● **DATA FOR THE TASK**:
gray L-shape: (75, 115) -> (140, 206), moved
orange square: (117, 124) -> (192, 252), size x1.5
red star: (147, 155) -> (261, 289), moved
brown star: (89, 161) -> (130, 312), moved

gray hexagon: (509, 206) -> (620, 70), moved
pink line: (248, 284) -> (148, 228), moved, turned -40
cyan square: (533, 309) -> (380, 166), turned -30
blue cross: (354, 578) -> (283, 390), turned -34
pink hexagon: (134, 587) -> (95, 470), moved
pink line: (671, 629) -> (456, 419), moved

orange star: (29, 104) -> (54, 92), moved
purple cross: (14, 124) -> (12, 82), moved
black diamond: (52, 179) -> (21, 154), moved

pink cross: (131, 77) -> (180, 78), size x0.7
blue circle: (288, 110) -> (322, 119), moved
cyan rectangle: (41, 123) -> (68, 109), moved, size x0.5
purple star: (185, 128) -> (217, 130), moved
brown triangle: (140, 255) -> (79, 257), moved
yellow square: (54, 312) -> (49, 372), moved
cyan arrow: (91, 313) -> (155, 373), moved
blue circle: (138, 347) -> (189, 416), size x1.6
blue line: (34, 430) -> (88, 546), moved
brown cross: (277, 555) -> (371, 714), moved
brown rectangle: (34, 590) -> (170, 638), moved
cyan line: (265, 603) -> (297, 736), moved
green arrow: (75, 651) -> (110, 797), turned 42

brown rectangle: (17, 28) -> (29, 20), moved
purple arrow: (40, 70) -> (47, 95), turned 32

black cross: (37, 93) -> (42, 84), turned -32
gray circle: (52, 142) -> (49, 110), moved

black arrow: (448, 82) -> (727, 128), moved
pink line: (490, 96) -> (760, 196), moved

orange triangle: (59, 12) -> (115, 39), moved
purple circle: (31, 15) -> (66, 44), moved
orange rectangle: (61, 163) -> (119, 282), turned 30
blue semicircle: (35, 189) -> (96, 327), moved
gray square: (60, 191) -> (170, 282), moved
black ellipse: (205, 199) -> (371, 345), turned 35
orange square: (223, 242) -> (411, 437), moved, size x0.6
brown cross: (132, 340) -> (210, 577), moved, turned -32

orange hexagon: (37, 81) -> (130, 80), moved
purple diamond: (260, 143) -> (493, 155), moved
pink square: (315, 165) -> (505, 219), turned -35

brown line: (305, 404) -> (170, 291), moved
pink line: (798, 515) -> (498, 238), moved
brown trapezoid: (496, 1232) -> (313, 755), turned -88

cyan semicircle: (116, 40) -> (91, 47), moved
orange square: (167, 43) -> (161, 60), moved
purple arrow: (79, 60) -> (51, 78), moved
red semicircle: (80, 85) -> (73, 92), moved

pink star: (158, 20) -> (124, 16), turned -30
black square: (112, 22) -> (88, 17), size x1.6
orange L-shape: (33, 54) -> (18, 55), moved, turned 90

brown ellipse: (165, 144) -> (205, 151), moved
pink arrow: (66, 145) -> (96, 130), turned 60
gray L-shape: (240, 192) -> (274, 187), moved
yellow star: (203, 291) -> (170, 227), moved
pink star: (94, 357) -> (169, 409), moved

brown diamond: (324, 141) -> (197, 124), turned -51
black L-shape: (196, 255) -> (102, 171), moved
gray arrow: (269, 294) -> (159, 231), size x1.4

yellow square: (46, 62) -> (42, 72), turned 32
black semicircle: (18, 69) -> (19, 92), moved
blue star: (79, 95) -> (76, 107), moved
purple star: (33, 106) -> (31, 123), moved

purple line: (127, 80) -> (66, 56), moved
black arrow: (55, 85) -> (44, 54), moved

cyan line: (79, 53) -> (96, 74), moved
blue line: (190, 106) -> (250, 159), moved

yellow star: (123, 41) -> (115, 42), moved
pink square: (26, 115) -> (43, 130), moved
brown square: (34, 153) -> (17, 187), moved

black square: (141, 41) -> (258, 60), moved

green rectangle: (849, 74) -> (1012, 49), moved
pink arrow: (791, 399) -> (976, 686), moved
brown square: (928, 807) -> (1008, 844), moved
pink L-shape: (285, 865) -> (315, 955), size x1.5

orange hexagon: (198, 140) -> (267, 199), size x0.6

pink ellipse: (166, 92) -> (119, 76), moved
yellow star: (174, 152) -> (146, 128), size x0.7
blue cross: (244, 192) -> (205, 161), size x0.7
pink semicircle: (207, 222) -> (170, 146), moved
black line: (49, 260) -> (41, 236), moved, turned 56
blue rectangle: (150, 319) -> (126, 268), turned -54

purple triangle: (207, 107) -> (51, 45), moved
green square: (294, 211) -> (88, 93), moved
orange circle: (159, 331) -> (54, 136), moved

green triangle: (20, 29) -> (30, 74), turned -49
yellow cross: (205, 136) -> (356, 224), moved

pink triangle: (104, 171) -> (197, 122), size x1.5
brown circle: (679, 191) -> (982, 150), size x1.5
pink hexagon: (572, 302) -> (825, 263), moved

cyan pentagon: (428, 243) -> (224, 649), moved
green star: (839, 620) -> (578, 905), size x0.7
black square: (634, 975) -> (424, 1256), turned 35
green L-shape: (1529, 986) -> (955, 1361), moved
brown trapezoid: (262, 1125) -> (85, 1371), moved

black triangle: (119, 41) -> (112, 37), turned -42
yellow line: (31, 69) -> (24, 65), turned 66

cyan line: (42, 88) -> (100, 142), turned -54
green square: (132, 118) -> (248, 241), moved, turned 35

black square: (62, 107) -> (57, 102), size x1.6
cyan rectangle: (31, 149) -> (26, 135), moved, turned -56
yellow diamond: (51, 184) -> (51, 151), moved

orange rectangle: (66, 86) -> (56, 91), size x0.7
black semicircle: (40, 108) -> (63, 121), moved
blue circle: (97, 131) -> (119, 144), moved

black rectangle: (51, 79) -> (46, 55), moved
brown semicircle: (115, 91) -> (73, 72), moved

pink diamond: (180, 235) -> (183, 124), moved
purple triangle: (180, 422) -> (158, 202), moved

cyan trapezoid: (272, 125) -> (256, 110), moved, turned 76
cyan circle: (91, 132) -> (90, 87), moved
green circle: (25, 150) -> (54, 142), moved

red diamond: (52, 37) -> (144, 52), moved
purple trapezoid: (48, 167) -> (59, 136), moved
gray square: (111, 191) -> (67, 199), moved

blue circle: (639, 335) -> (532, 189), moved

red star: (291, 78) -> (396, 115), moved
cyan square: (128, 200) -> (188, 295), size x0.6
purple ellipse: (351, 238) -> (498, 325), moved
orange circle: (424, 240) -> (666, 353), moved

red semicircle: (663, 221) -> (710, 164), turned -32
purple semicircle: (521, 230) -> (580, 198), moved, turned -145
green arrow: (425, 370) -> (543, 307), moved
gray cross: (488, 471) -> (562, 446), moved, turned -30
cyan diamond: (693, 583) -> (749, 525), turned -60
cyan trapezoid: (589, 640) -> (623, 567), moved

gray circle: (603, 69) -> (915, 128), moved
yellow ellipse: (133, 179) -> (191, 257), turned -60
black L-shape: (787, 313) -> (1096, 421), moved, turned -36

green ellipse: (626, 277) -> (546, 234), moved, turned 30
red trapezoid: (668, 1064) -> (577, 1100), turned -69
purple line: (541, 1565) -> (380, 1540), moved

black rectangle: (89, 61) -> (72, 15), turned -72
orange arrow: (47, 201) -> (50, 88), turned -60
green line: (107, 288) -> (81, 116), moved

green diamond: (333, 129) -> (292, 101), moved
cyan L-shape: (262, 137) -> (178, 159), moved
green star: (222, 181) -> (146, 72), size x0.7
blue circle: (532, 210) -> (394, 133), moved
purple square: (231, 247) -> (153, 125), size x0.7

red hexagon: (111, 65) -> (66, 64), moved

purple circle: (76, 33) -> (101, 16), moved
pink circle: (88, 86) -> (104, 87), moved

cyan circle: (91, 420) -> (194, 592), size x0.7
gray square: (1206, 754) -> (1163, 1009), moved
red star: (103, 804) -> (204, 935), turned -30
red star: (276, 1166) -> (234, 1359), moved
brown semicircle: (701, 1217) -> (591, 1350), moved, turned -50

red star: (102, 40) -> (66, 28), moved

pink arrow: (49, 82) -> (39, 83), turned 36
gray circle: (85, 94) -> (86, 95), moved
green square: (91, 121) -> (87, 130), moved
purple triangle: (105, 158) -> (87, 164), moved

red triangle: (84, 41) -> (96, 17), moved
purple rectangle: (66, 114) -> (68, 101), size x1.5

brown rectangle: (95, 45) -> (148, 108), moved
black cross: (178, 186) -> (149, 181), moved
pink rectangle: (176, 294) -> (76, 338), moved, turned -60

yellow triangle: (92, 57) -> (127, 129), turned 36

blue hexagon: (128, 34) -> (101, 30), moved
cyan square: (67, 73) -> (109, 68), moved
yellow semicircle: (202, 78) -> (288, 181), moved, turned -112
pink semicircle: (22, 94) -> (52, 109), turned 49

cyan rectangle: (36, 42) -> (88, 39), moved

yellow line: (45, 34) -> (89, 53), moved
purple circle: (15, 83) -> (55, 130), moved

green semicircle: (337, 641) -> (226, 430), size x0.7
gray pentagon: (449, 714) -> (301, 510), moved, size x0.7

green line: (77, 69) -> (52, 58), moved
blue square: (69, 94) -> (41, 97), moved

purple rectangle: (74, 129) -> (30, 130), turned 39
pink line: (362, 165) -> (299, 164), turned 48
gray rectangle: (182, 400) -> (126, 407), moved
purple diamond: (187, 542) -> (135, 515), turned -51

● **WHAT YOU WILL DO**: For each line of the listing that holds the word "trapezoid", show that line.

● **TASK SOLUTION**:
brown trapezoid: (496, 1232) -> (313, 755), turned -88
brown trapezoid: (262, 1125) -> (85, 1371), moved
cyan trapezoid: (272, 125) -> (256, 110), moved, turned 76
purple trapezoid: (48, 167) -> (59, 136), moved
cyan trapezoid: (589, 640) -> (623, 567), moved
red trapezoid: (668, 1064) -> (577, 1100), turned -69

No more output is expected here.